Prompt:
Take the records below and copy them exactly.

Exercise materials:
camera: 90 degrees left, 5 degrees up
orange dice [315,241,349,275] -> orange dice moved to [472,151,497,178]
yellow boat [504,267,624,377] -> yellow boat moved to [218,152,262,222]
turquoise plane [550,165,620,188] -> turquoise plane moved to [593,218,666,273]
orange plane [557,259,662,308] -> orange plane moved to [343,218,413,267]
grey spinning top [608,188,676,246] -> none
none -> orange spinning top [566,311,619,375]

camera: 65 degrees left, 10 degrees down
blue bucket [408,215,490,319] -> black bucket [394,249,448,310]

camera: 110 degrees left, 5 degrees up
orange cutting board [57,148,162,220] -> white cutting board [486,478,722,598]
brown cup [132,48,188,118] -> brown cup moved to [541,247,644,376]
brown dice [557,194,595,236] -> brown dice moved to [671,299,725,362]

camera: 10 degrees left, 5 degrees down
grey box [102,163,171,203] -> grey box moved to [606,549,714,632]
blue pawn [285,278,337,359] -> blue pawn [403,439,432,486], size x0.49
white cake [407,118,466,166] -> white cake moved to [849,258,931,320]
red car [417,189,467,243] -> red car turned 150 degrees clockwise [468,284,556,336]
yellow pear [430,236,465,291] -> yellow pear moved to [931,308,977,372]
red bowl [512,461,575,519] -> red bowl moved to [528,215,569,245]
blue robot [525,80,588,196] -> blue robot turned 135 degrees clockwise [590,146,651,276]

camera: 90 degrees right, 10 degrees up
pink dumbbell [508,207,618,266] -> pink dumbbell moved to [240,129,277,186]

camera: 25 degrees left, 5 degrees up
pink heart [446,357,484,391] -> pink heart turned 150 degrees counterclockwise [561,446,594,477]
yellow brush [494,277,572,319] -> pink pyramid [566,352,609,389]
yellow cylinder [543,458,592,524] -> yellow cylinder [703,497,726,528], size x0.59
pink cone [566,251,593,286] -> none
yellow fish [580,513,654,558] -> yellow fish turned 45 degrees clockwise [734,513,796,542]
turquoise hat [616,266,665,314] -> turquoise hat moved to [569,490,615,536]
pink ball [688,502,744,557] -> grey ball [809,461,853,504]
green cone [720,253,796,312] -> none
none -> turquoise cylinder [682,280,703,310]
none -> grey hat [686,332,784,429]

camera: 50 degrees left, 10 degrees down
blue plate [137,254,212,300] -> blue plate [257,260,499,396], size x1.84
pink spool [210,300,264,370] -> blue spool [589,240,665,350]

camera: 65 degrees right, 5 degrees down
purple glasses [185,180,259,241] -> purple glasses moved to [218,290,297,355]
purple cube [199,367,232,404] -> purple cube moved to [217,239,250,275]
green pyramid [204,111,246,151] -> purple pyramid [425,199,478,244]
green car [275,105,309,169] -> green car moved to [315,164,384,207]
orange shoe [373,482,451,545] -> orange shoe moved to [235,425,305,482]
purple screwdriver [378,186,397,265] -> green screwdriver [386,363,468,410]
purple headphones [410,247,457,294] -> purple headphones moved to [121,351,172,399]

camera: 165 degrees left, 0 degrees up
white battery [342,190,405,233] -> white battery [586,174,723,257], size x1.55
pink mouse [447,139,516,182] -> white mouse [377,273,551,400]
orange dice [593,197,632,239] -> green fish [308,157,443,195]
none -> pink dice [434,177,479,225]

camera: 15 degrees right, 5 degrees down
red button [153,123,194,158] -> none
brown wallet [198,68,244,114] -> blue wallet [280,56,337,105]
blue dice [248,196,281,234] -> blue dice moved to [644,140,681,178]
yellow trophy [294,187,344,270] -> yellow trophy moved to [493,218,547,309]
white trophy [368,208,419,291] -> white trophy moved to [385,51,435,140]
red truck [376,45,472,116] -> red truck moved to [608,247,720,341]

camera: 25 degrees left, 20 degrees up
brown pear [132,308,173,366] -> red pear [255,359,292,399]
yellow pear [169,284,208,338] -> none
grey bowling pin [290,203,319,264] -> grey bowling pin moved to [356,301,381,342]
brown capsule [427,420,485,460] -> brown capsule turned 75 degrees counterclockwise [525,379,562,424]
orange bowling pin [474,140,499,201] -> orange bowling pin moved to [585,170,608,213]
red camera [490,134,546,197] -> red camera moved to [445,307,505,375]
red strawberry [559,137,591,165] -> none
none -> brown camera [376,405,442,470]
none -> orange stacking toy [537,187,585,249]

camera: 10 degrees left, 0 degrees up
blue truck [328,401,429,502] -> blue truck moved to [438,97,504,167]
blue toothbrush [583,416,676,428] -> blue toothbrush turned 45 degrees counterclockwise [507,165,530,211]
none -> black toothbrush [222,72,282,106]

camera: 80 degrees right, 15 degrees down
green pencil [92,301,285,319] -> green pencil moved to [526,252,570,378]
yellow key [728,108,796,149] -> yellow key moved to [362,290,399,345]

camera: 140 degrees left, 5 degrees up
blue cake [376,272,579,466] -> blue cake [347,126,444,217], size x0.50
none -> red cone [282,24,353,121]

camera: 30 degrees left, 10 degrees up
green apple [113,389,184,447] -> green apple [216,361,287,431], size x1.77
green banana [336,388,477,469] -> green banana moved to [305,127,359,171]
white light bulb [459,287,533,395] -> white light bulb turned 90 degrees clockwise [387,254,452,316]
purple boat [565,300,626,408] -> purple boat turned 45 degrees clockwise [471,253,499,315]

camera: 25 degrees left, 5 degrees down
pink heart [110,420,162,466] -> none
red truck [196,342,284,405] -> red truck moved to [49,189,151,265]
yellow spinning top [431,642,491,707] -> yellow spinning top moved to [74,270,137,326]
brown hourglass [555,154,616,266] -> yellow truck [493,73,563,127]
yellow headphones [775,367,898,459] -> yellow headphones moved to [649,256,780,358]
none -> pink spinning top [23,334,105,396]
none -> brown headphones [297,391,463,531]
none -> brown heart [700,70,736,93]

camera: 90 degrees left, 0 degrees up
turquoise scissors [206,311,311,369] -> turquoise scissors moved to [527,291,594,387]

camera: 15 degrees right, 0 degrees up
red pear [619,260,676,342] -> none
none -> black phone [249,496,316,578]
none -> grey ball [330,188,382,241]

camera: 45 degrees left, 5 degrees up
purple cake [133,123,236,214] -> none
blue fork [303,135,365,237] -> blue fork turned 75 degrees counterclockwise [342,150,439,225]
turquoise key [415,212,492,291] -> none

Expected output:
camera: 90 degrees left, 5 degrees up
orange dice [315,241,349,275] -> orange dice moved to [472,151,497,178]
yellow boat [504,267,624,377] -> yellow boat moved to [218,152,262,222]
turquoise plane [550,165,620,188] -> turquoise plane moved to [593,218,666,273]
orange plane [557,259,662,308] -> orange plane moved to [343,218,413,267]
grey spinning top [608,188,676,246] -> none
none -> orange spinning top [566,311,619,375]

camera: 65 degrees left, 10 degrees down
blue bucket [408,215,490,319] -> black bucket [394,249,448,310]

camera: 110 degrees left, 5 degrees up
orange cutting board [57,148,162,220] -> white cutting board [486,478,722,598]
brown cup [132,48,188,118] -> brown cup moved to [541,247,644,376]
brown dice [557,194,595,236] -> brown dice moved to [671,299,725,362]

camera: 10 degrees left, 5 degrees down
grey box [102,163,171,203] -> grey box moved to [606,549,714,632]
blue pawn [285,278,337,359] -> blue pawn [403,439,432,486], size x0.49
white cake [407,118,466,166] -> white cake moved to [849,258,931,320]
red car [417,189,467,243] -> red car turned 150 degrees clockwise [468,284,556,336]
yellow pear [430,236,465,291] -> yellow pear moved to [931,308,977,372]
red bowl [512,461,575,519] -> red bowl moved to [528,215,569,245]
blue robot [525,80,588,196] -> blue robot turned 135 degrees clockwise [590,146,651,276]

camera: 90 degrees right, 10 degrees up
pink dumbbell [508,207,618,266] -> pink dumbbell moved to [240,129,277,186]

camera: 25 degrees left, 5 degrees up
pink heart [446,357,484,391] -> pink heart turned 150 degrees counterclockwise [561,446,594,477]
yellow brush [494,277,572,319] -> pink pyramid [566,352,609,389]
yellow cylinder [543,458,592,524] -> yellow cylinder [703,497,726,528], size x0.59
pink cone [566,251,593,286] -> none
yellow fish [580,513,654,558] -> yellow fish turned 45 degrees clockwise [734,513,796,542]
turquoise hat [616,266,665,314] -> turquoise hat moved to [569,490,615,536]
pink ball [688,502,744,557] -> grey ball [809,461,853,504]
green cone [720,253,796,312] -> none
none -> turquoise cylinder [682,280,703,310]
none -> grey hat [686,332,784,429]

camera: 50 degrees left, 10 degrees down
blue plate [137,254,212,300] -> blue plate [257,260,499,396], size x1.84
pink spool [210,300,264,370] -> blue spool [589,240,665,350]

camera: 65 degrees right, 5 degrees down
purple glasses [185,180,259,241] -> purple glasses moved to [218,290,297,355]
purple cube [199,367,232,404] -> purple cube moved to [217,239,250,275]
green pyramid [204,111,246,151] -> purple pyramid [425,199,478,244]
green car [275,105,309,169] -> green car moved to [315,164,384,207]
orange shoe [373,482,451,545] -> orange shoe moved to [235,425,305,482]
purple screwdriver [378,186,397,265] -> green screwdriver [386,363,468,410]
purple headphones [410,247,457,294] -> purple headphones moved to [121,351,172,399]

camera: 165 degrees left, 0 degrees up
white battery [342,190,405,233] -> white battery [586,174,723,257], size x1.55
pink mouse [447,139,516,182] -> white mouse [377,273,551,400]
orange dice [593,197,632,239] -> green fish [308,157,443,195]
none -> pink dice [434,177,479,225]

camera: 15 degrees right, 5 degrees down
red button [153,123,194,158] -> none
brown wallet [198,68,244,114] -> blue wallet [280,56,337,105]
blue dice [248,196,281,234] -> blue dice moved to [644,140,681,178]
yellow trophy [294,187,344,270] -> yellow trophy moved to [493,218,547,309]
white trophy [368,208,419,291] -> white trophy moved to [385,51,435,140]
red truck [376,45,472,116] -> red truck moved to [608,247,720,341]

camera: 25 degrees left, 20 degrees up
brown pear [132,308,173,366] -> red pear [255,359,292,399]
yellow pear [169,284,208,338] -> none
grey bowling pin [290,203,319,264] -> grey bowling pin moved to [356,301,381,342]
brown capsule [427,420,485,460] -> brown capsule turned 75 degrees counterclockwise [525,379,562,424]
orange bowling pin [474,140,499,201] -> orange bowling pin moved to [585,170,608,213]
red camera [490,134,546,197] -> red camera moved to [445,307,505,375]
red strawberry [559,137,591,165] -> none
none -> brown camera [376,405,442,470]
none -> orange stacking toy [537,187,585,249]

camera: 10 degrees left, 0 degrees up
blue truck [328,401,429,502] -> blue truck moved to [438,97,504,167]
blue toothbrush [583,416,676,428] -> blue toothbrush turned 45 degrees counterclockwise [507,165,530,211]
none -> black toothbrush [222,72,282,106]

camera: 80 degrees right, 15 degrees down
green pencil [92,301,285,319] -> green pencil moved to [526,252,570,378]
yellow key [728,108,796,149] -> yellow key moved to [362,290,399,345]

camera: 140 degrees left, 5 degrees up
blue cake [376,272,579,466] -> blue cake [347,126,444,217], size x0.50
none -> red cone [282,24,353,121]

camera: 30 degrees left, 10 degrees up
green apple [113,389,184,447] -> green apple [216,361,287,431], size x1.77
green banana [336,388,477,469] -> green banana moved to [305,127,359,171]
white light bulb [459,287,533,395] -> white light bulb turned 90 degrees clockwise [387,254,452,316]
purple boat [565,300,626,408] -> purple boat turned 45 degrees clockwise [471,253,499,315]

camera: 25 degrees left, 5 degrees down
pink heart [110,420,162,466] -> none
red truck [196,342,284,405] -> red truck moved to [49,189,151,265]
yellow spinning top [431,642,491,707] -> yellow spinning top moved to [74,270,137,326]
brown hourglass [555,154,616,266] -> yellow truck [493,73,563,127]
yellow headphones [775,367,898,459] -> yellow headphones moved to [649,256,780,358]
none -> pink spinning top [23,334,105,396]
none -> brown headphones [297,391,463,531]
none -> brown heart [700,70,736,93]

camera: 90 degrees left, 0 degrees up
turquoise scissors [206,311,311,369] -> turquoise scissors moved to [527,291,594,387]

camera: 15 degrees right, 0 degrees up
red pear [619,260,676,342] -> none
none -> black phone [249,496,316,578]
none -> grey ball [330,188,382,241]

camera: 45 degrees left, 5 degrees up
purple cake [133,123,236,214] -> none
blue fork [303,135,365,237] -> blue fork turned 75 degrees counterclockwise [342,150,439,225]
turquoise key [415,212,492,291] -> none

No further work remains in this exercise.